■ **Required work**
Set the listing down unchanged, minus every embedded image.

■ **Recorded data**
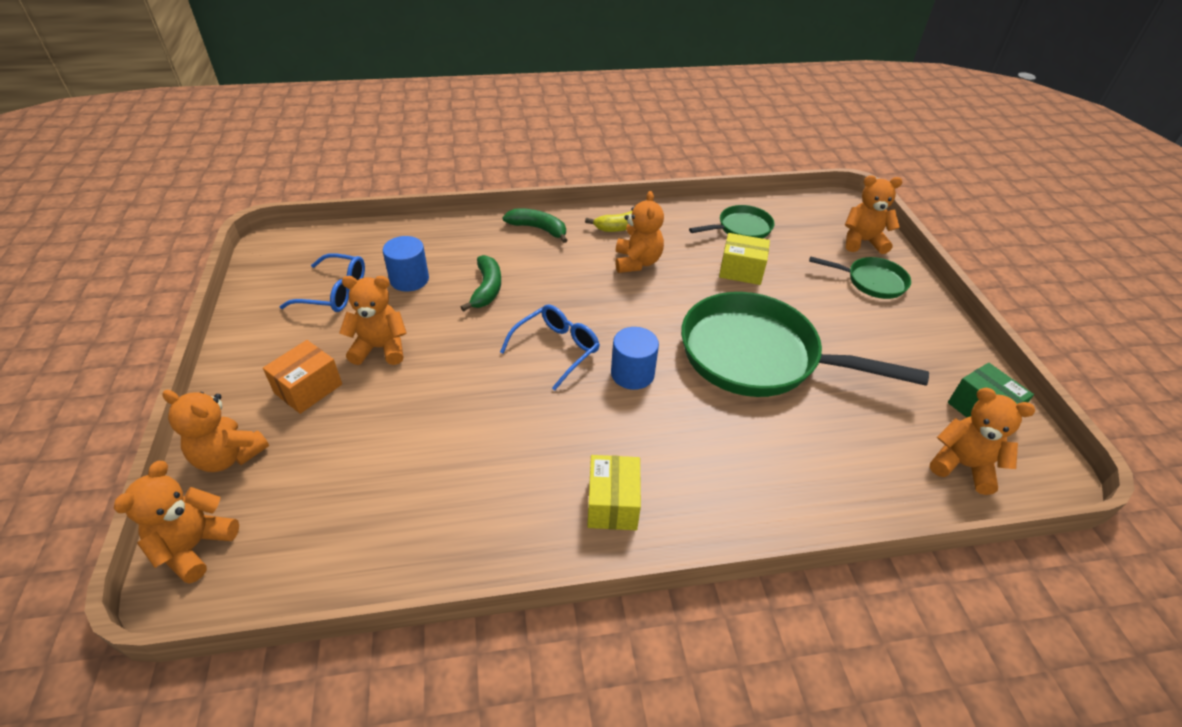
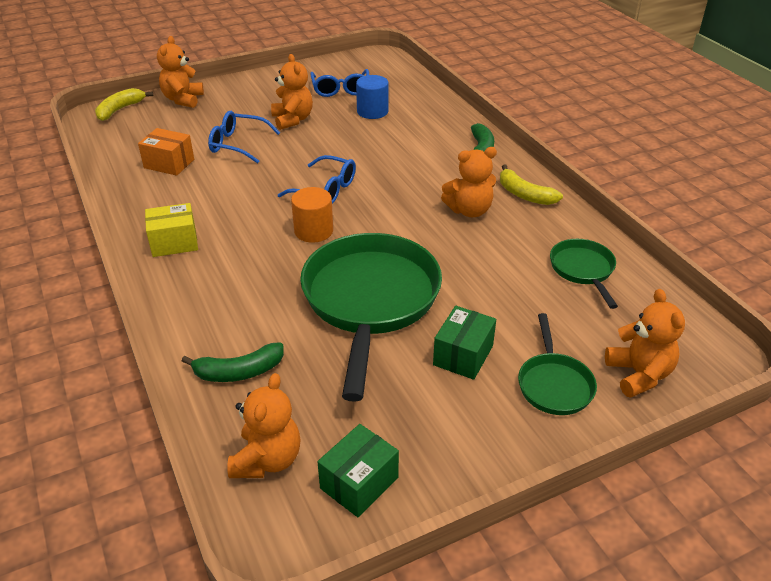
camera: 75 degrees right, 5 degrees down
orange teddy bear [114,461,239,584] -> yellow banana [95,88,153,121]
orange box [263,340,342,414] -> orange box moved to [138,128,194,176]
green banana [461,255,501,312] -> green banana moved to [182,342,284,382]
blue cylinder [611,327,659,390] -> orange cylinder [291,187,333,243]
green pan [689,205,774,239] -> green pan turned 150 degrees counterclockwise [550,239,618,309]
yellow box [719,233,770,285] -> none
none -> blue glasses [208,111,280,163]
none -> green box [433,306,496,380]

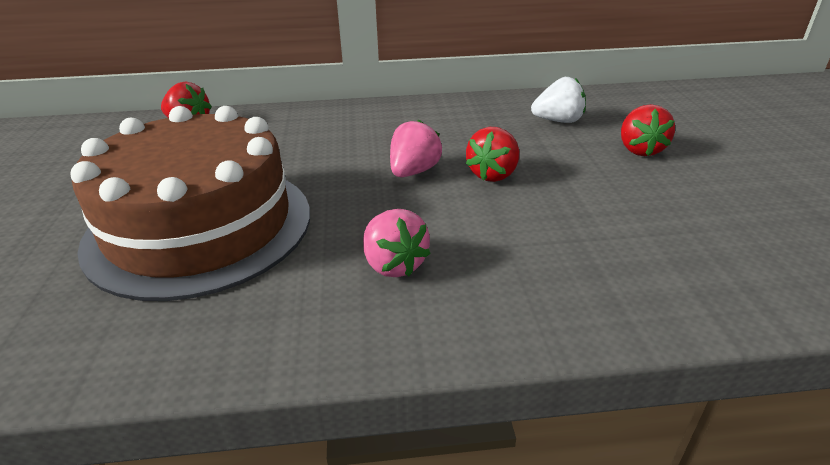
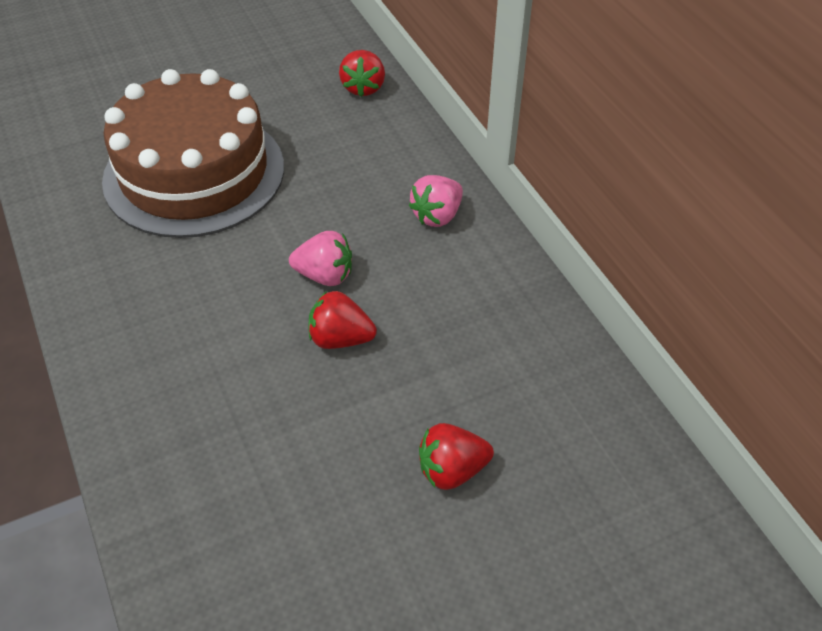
camera: 70 degrees right, 15 degrees up
pink strawberry [363,209,431,277] -> pink strawberry moved to [409,175,463,227]
white strawberry [531,77,586,123] -> none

■ **Result of the exercise**
camera: 75 degrees right, 5 degrees down
orange teddy bear [114,461,239,584] -> yellow banana [95,88,153,121]
orange box [263,340,342,414] -> orange box moved to [138,128,194,176]
green banana [461,255,501,312] -> green banana moved to [182,342,284,382]
blue cylinder [611,327,659,390] -> orange cylinder [291,187,333,243]
green pan [689,205,774,239] -> green pan turned 150 degrees counterclockwise [550,239,618,309]
yellow box [719,233,770,285] -> none
none -> blue glasses [208,111,280,163]
none -> green box [433,306,496,380]

camera: 70 degrees right, 15 degrees up
pink strawberry [363,209,431,277] -> pink strawberry moved to [409,175,463,227]
white strawberry [531,77,586,123] -> none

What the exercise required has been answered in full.